### TASK ITEM:
Reproduce, exactly, the lines of the material below from the line containing "IR1 pin VCC: none -> 5V" through the line containing "DIGITS1 pin VCC: 5V -> 3V3", with both end lines included and nothing else.

### GIVEN ENTRIES:
++++
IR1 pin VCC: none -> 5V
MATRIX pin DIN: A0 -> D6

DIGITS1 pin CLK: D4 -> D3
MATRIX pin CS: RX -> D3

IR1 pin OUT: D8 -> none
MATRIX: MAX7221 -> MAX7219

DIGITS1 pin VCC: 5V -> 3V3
++++
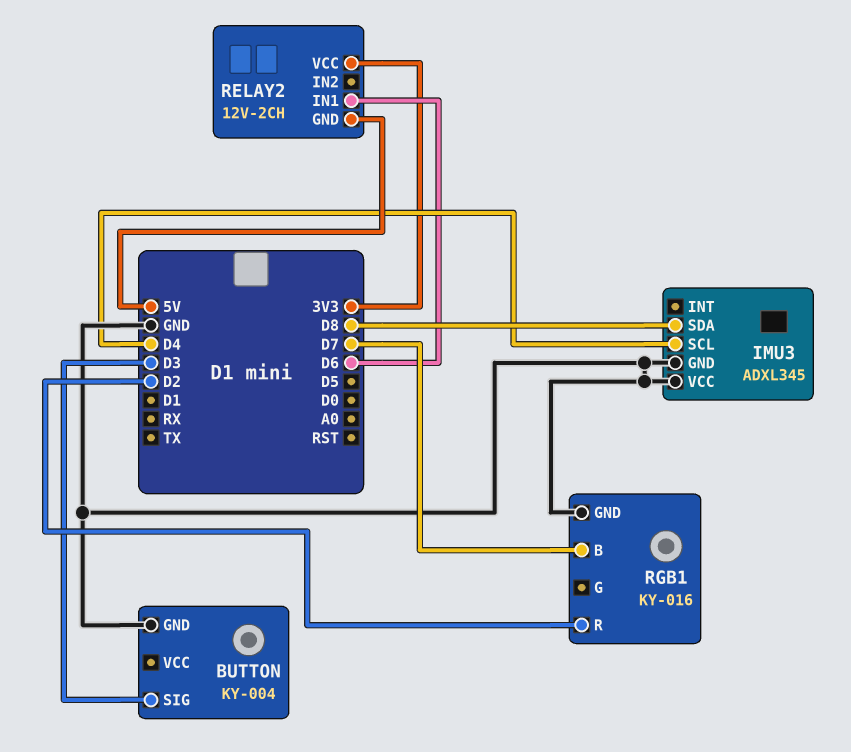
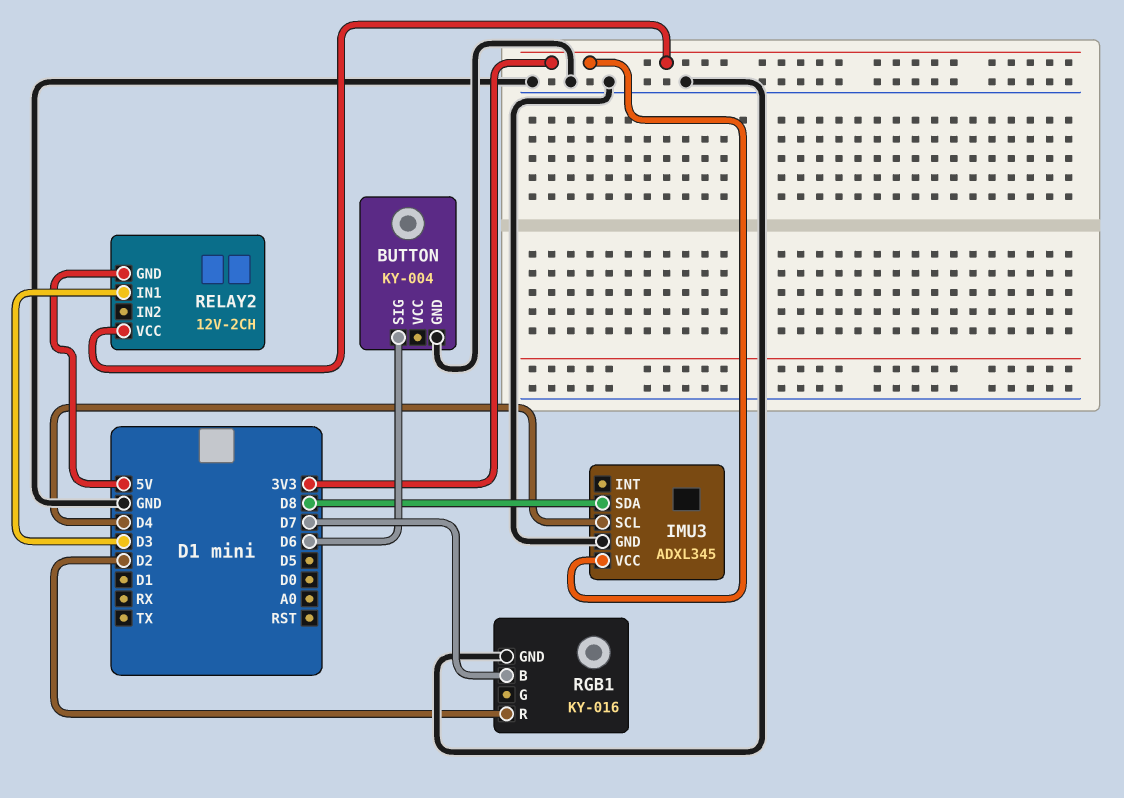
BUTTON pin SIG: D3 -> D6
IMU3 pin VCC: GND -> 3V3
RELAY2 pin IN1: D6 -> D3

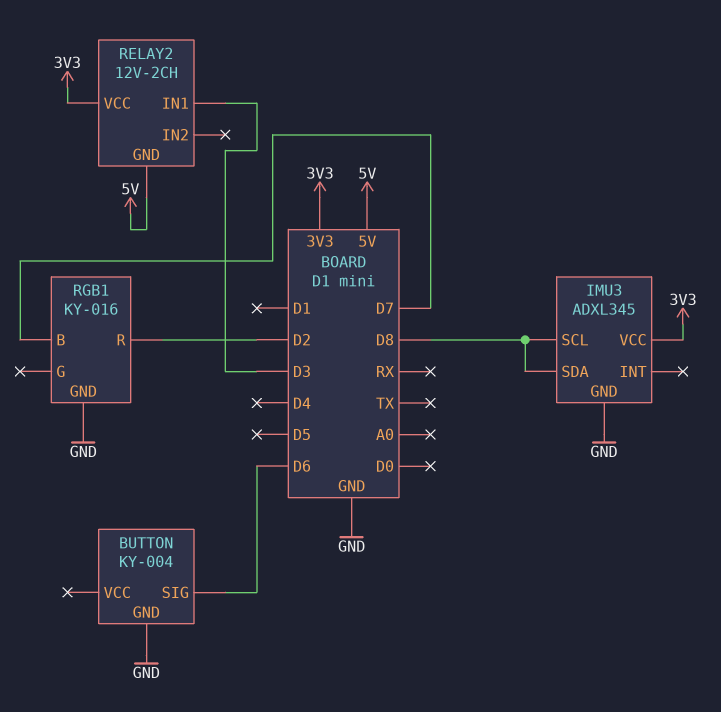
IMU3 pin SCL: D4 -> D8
++++
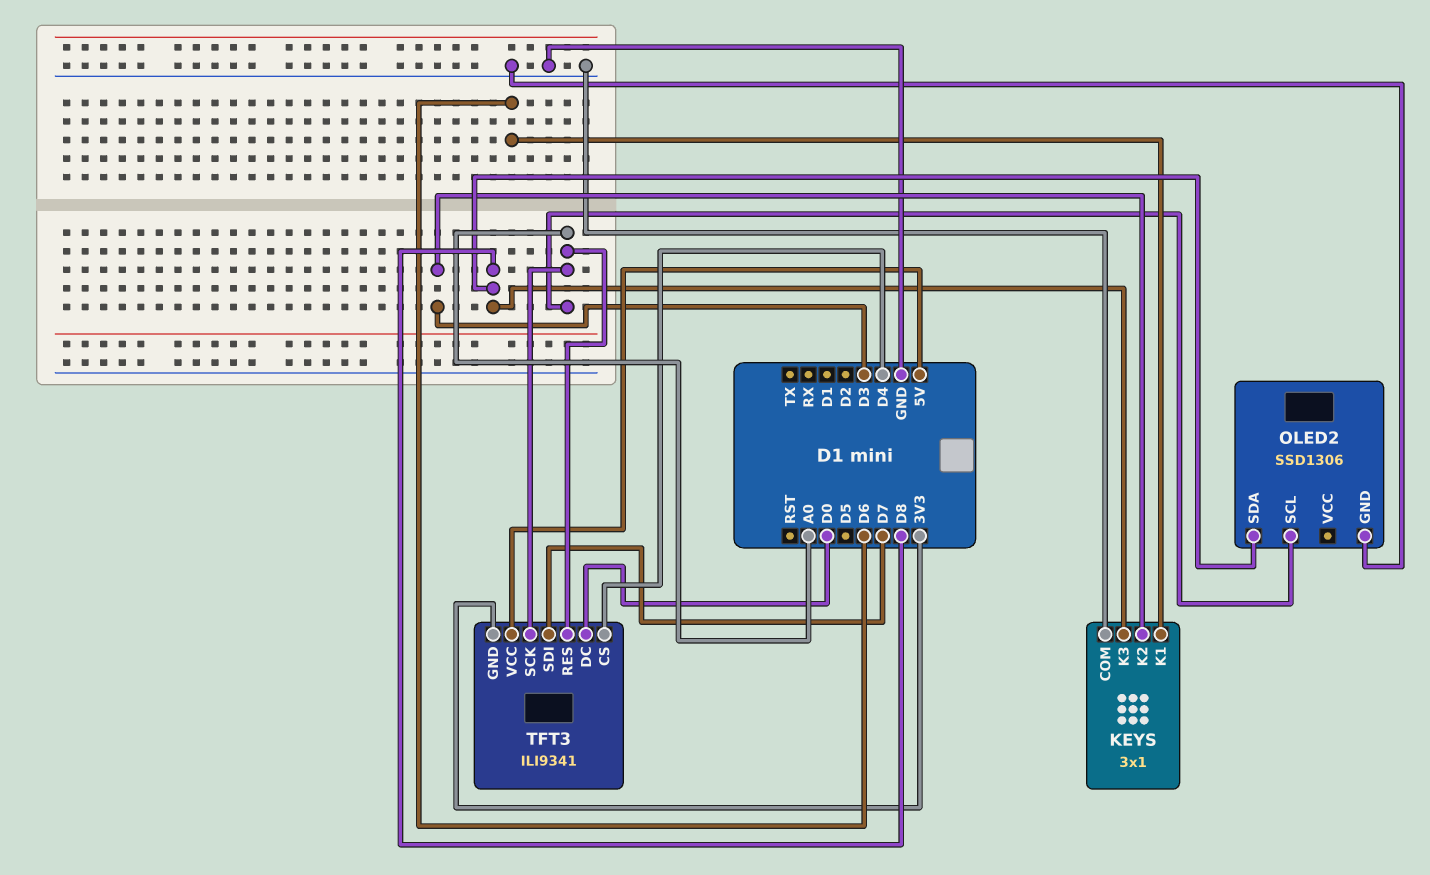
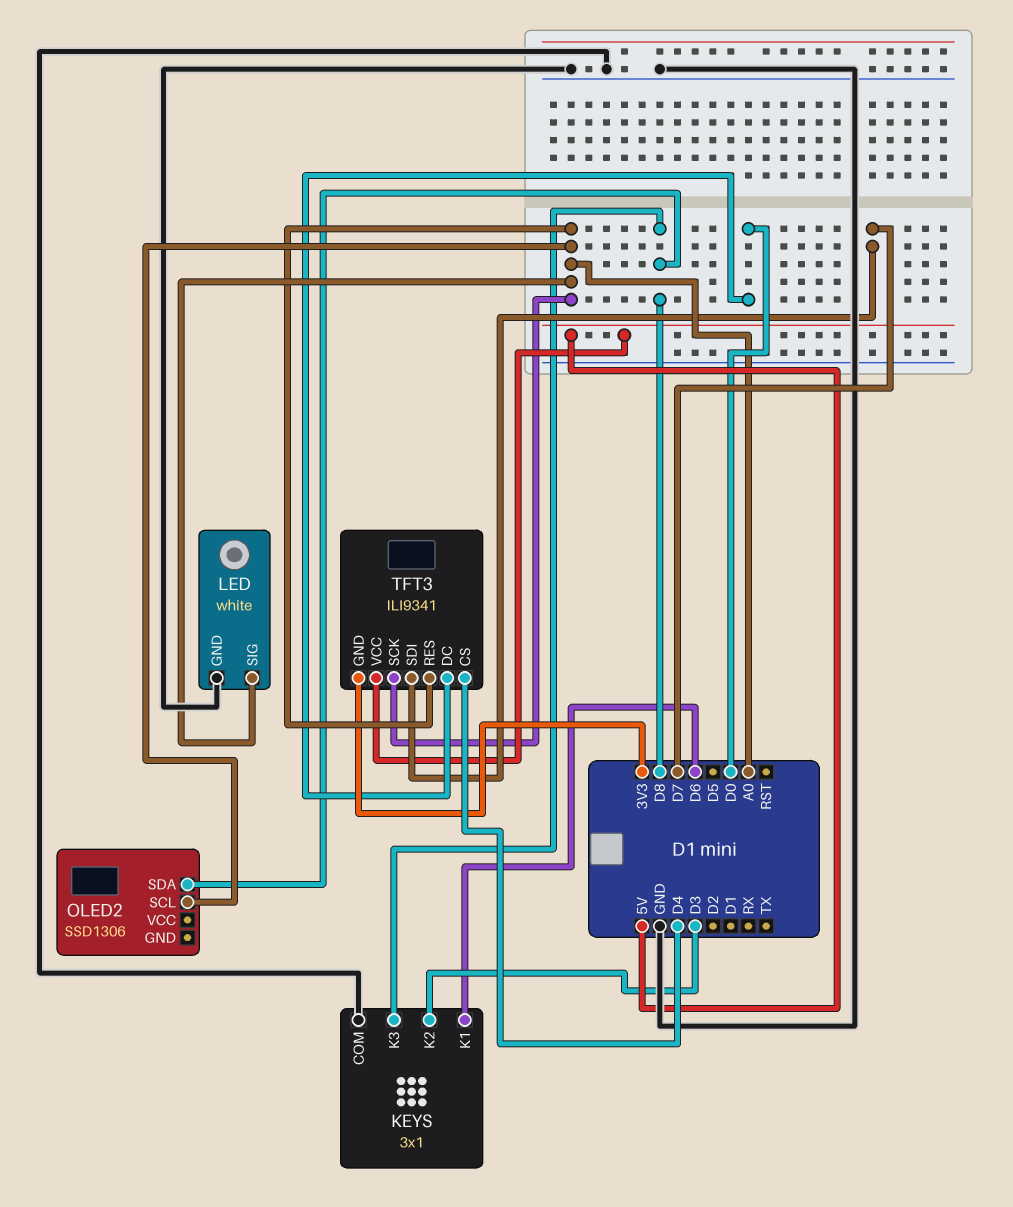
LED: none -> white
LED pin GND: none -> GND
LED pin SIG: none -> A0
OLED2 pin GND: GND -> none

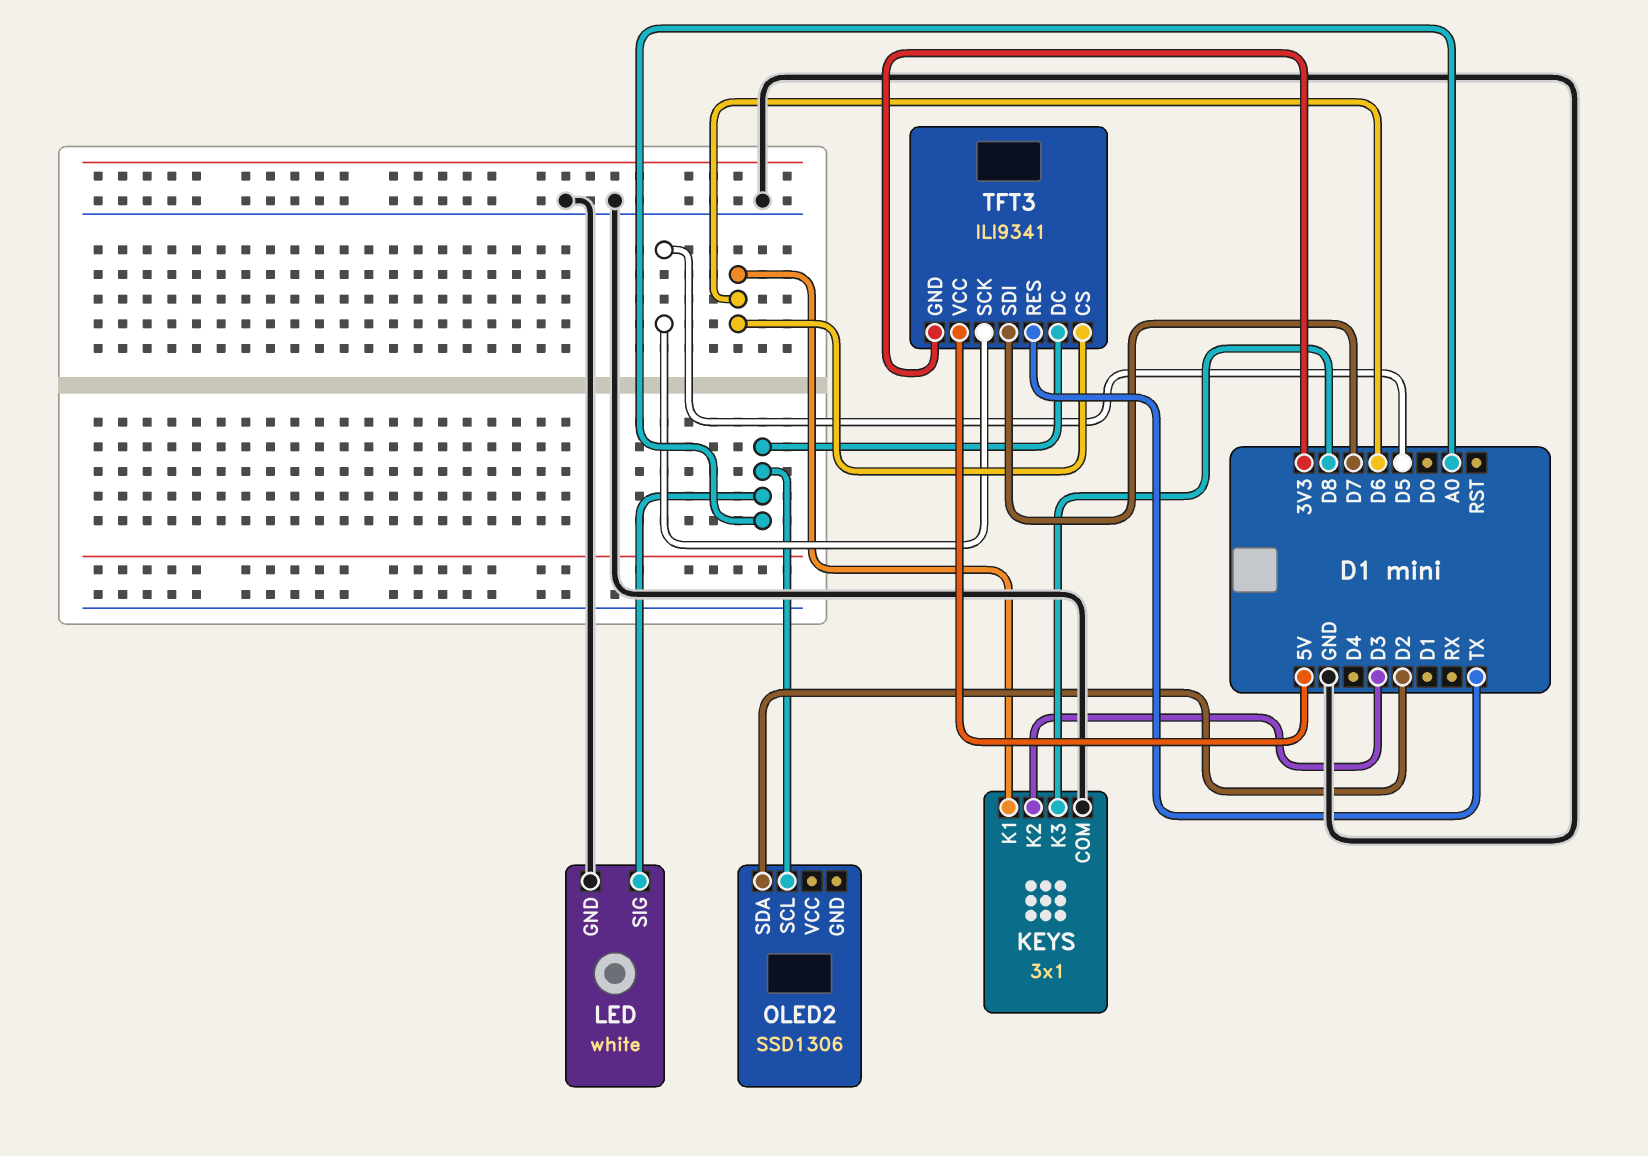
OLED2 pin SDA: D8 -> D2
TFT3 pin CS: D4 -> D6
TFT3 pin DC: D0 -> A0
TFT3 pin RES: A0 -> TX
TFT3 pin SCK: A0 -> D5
++++
### ANSWER FOR THIS EXERCISE:
IR1 pin VCC: none -> 5V
MATRIX pin DIN: A0 -> D6

DIGITS1 pin CLK: D4 -> D3
MATRIX pin CS: RX -> D3

IR1 pin OUT: D8 -> none
MATRIX: MAX7221 -> MAX7219

DIGITS1 pin VCC: 5V -> 3V3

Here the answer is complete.